### Task brief
Retype the tail of the data exactly, starting at the line containing "Trace every road" and stopping at the last line.

### Supplied records
>>>

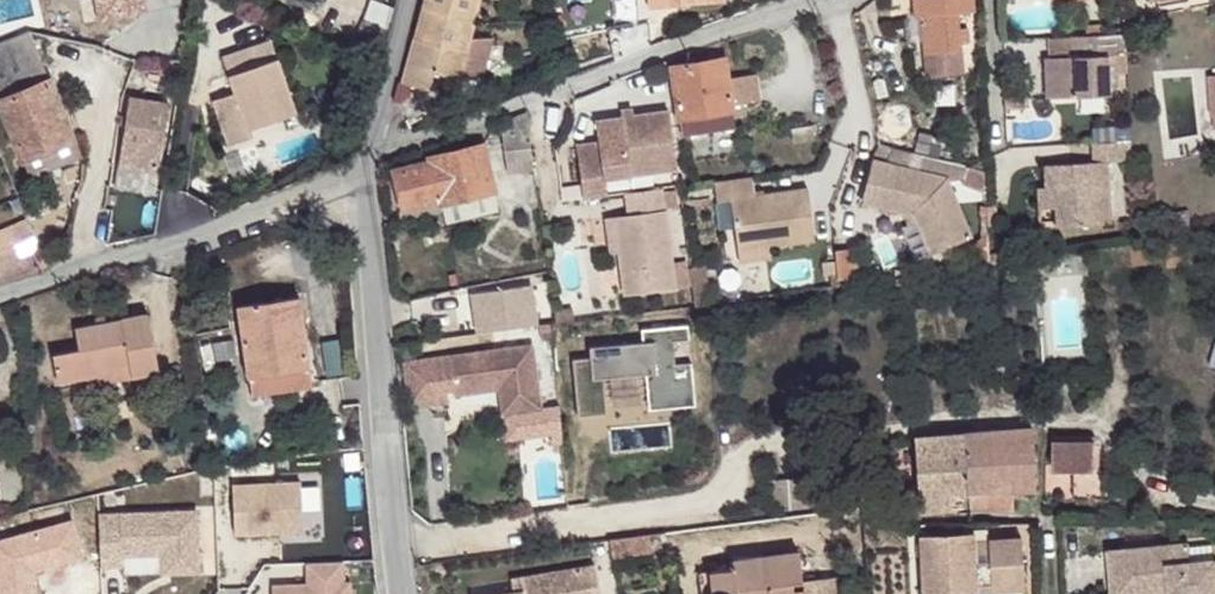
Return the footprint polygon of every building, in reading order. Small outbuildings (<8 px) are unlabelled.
[(100,20),(107,19),(103,0),(96,0),(100,20)] [(107,19),(145,11),(143,0),(103,0),(107,19)] [(422,8),(471,22),(477,0),(424,0),(422,8)] [(915,16),(921,15),(924,36),(927,75),(963,71),(960,42),(969,41),(967,26),(958,27),(957,11),(974,9),(973,0),(914,0),(915,16)] [(353,51),(380,64),(394,12),(373,5),(353,51)] [(471,22),(422,8),(401,81),(408,83),(427,88),(432,71),(456,77),(482,80),(491,45),(469,39),(474,22),(471,22)] [(921,15),(915,16),(917,37),(924,36),(921,15)] [(608,28),(614,61),(651,46),(648,20),(608,28)] [(1086,25),(1087,32),(1092,34),(1103,31),(1103,24),(1086,25)] [(80,156),(30,31),(0,43),(0,102),(15,140),(0,146),(0,149),(6,164),(11,162),(15,171),(26,166),(30,176),(80,156)] [(1109,85),(1108,54),(1125,53),(1123,32),(1092,34),(1093,55),(1051,56),(1045,56),(1047,96),(1109,94),(1109,85)] [(1051,36),(1051,56),(1093,55),(1092,34),(1051,36)] [(248,127),(296,112),(272,38),(223,54),(235,91),(212,98),(227,143),(251,135),(248,127)] [(1125,53),(1108,54),(1109,85),(1125,85),(1125,53)] [(671,66),(679,118),(710,113),(732,109),(731,103),(757,99),(753,74),(727,78),(723,58),(671,66)] [(406,94),(408,83),(401,81),(398,80),(397,86),(393,99),(400,101),(406,94)] [(1026,88),(1004,89),(1005,110),(1025,109),(1026,88)] [(129,97),(110,217),(133,212),(135,218),(151,221),(168,103),(129,97)] [(621,110),(622,117),(632,115),(631,108),(621,110)] [(622,117),(595,121),(598,141),(576,144),(583,197),(607,194),(604,177),(676,167),(668,110),(632,115),(622,117)] [(533,169),(525,111),(508,117),(511,125),(501,127),(508,172),(533,169)] [(710,113),(679,118),(682,135),(713,130),(710,113)] [(812,125),(791,128),(794,141),(814,138),(812,125)] [(1142,145),(1140,136),(1134,137),(1135,146),(1142,145)] [(1044,165),(1045,187),(1055,186),(1056,208),(1057,226),(1111,222),(1107,161),(1131,160),(1130,140),(1092,142),(1093,162),(1044,165)] [(431,161),(393,170),(402,208),(442,199),(443,203),(494,191),(483,144),(430,157),(431,161)] [(880,144),(871,159),(887,162),(890,147),(880,144)] [(890,147),(887,162),(871,159),(861,200),(911,212),(915,213),(917,218),(932,253),(970,236),(947,179),(963,181),(966,166),(890,147)] [(966,166),(963,181),(985,189),(983,170),(966,166)] [(752,175),(714,180),(717,200),(731,198),(738,249),(769,245),(815,239),(808,188),(755,194),(752,175)] [(1045,187),(1037,187),(1038,209),(1056,208),(1055,186),(1045,187)] [(662,187),(625,192),(628,213),(614,215),(618,250),(624,293),(675,286),(671,261),(665,211),(662,191),(662,187)] [(675,189),(662,191),(665,211),(677,209),(675,189)] [(494,191),(443,203),(447,221),(498,209),(494,191)] [(996,206),(986,206),(987,224),(996,224),(996,206)] [(911,212),(905,214),(908,222),(917,218),(915,213),(911,212)] [(614,215),(606,216),(610,251),(618,250),(614,215)] [(12,265),(15,276),(45,266),(38,246),(19,253),(9,228),(0,231),(0,269),(12,265)] [(769,245),(738,249),(739,259),(770,255),(769,245)] [(1008,253),(990,256),(990,264),(1009,261),(1008,253)] [(685,259),(671,261),(675,286),(688,285),(685,259)] [(831,285),(837,284),(834,261),(823,262),(824,274),(830,274),(831,285)] [(15,276),(12,265),(0,269),(0,281),(15,276)] [(704,266),(690,268),(695,305),(708,303),(707,294),(704,266)] [(470,293),(476,332),(533,324),(527,285),(470,293)] [(311,385),(299,297),(238,305),(251,395),(311,385)] [(571,308),(555,309),(556,321),(572,319),(571,308)] [(159,372),(148,315),(76,329),(80,350),(54,355),(59,381),(98,374),(97,367),(130,361),(133,377),(159,372)] [(589,356),(571,358),(577,415),(606,412),(602,376),(602,371),(609,370),(609,375),(638,374),(637,368),(645,367),(645,373),(649,409),(695,404),(691,361),(674,363),(672,340),(688,338),(687,323),(640,328),(641,340),(588,346),(589,356)] [(532,345),(422,359),(428,404),(447,401),(444,376),(452,375),(454,393),(499,387),(502,413),(541,407),(532,345)] [(403,361),(409,406),(428,404),(422,359),(403,361)] [(97,367),(98,374),(131,368),(130,361),(97,367)] [(944,435),(915,437),(920,510),(965,507),(963,491),(969,491),(970,510),(988,509),(986,490),(1035,487),(1031,429),(970,433),(969,431),(964,431),(964,434),(962,434),(961,426),(943,427),(944,435)] [(561,430),(551,431),(551,442),(562,441),(561,430)] [(1094,439),(1054,440),(1054,471),(1074,470),(1074,497),(1120,497),(1119,468),(1095,469),(1094,439)] [(356,450),(343,452),(345,467),(359,465),(356,450)] [(805,480),(770,483),(773,507),(807,504),(805,480)] [(300,481),(232,484),(234,532),(302,529),(300,481)] [(1012,489),(986,490),(988,509),(1014,507),(1012,489)] [(196,508),(98,512),(100,563),(122,563),(122,552),(160,551),(168,550),(169,570),(198,569),(196,508)] [(609,539),(612,557),(651,552),(649,534),(609,539)] [(922,539),(925,593),(975,593),(994,592),(993,586),(1024,584),(1021,538),(972,541),(972,536),(922,539)] [(1191,563),(1190,547),(1189,544),(1109,550),(1113,593),(1161,593),(1161,589),(1170,589),(1170,593),(1214,593),(1214,561),(1191,563)] [(1190,547),(1191,563),(1214,561),(1214,545),(1190,547)] [(169,570),(168,550),(160,551),(161,571),(169,570)] [(711,571),(714,593),(792,593),(790,581),(802,579),(798,551),(732,560),(734,568),(711,571)] [(304,560),(305,581),(270,583),(271,593),(348,593),(348,580),(341,581),(340,559),(304,560)] [(507,593),(600,593),(594,564),(511,579),(513,593),(507,593)] [(790,581),(792,593),(843,593),(840,574),(802,579),(790,581)] [(1024,584),(993,586),(994,592),(1024,590),(1024,584)]
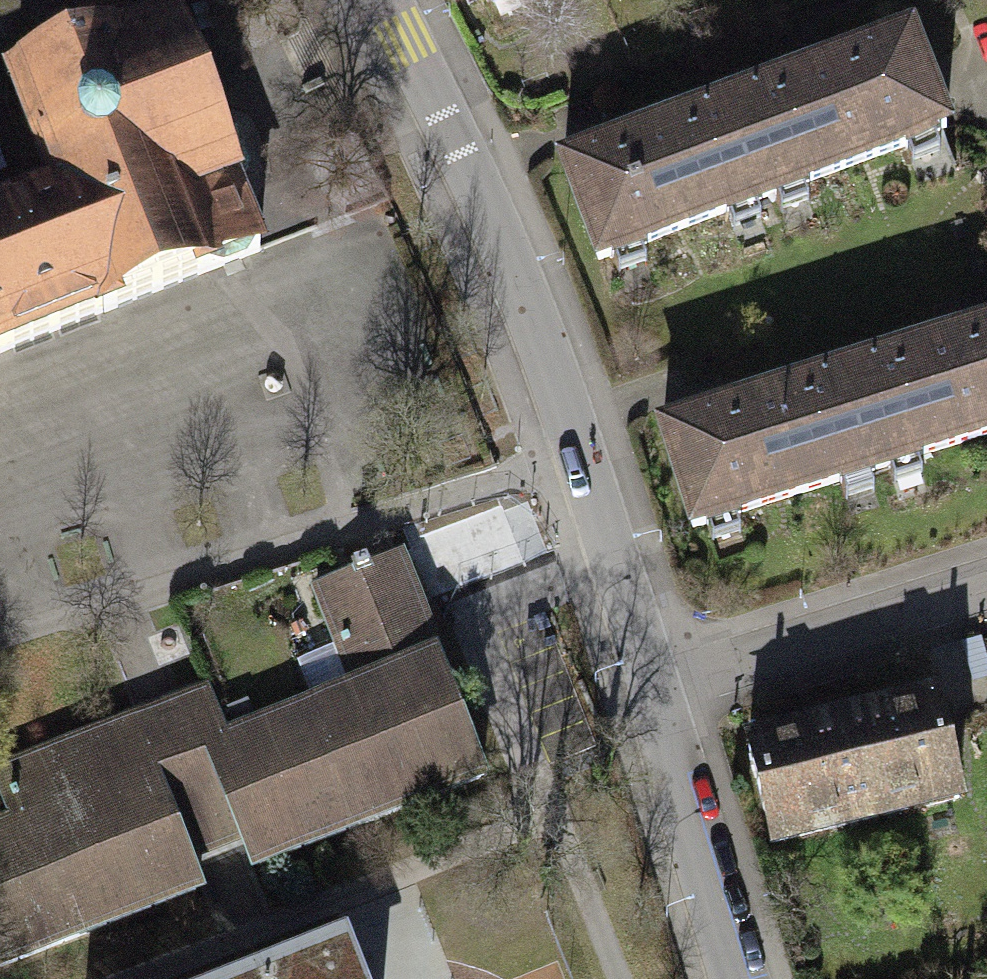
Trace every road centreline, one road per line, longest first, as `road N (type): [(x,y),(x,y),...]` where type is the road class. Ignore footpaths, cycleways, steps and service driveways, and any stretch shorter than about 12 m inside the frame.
road 1 (residential): [(652,687),(504,252),(385,0)]
road 2 (residential): [(652,687),(986,578)]
road 3 (residential): [(737,978),(652,687)]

<<<

### Answer box
Trace every road centreline, one road per line, longest first, as `road N (type): [(x,y),(x,y),...]` where type is the road class. Ignore footpaths, cycleways, steps and service driveways, and any stretch shorter than about 12 m inside the frame.
road 1 (residential): [(652,687),(504,252),(385,0)]
road 2 (residential): [(652,687),(986,578)]
road 3 (residential): [(737,978),(652,687)]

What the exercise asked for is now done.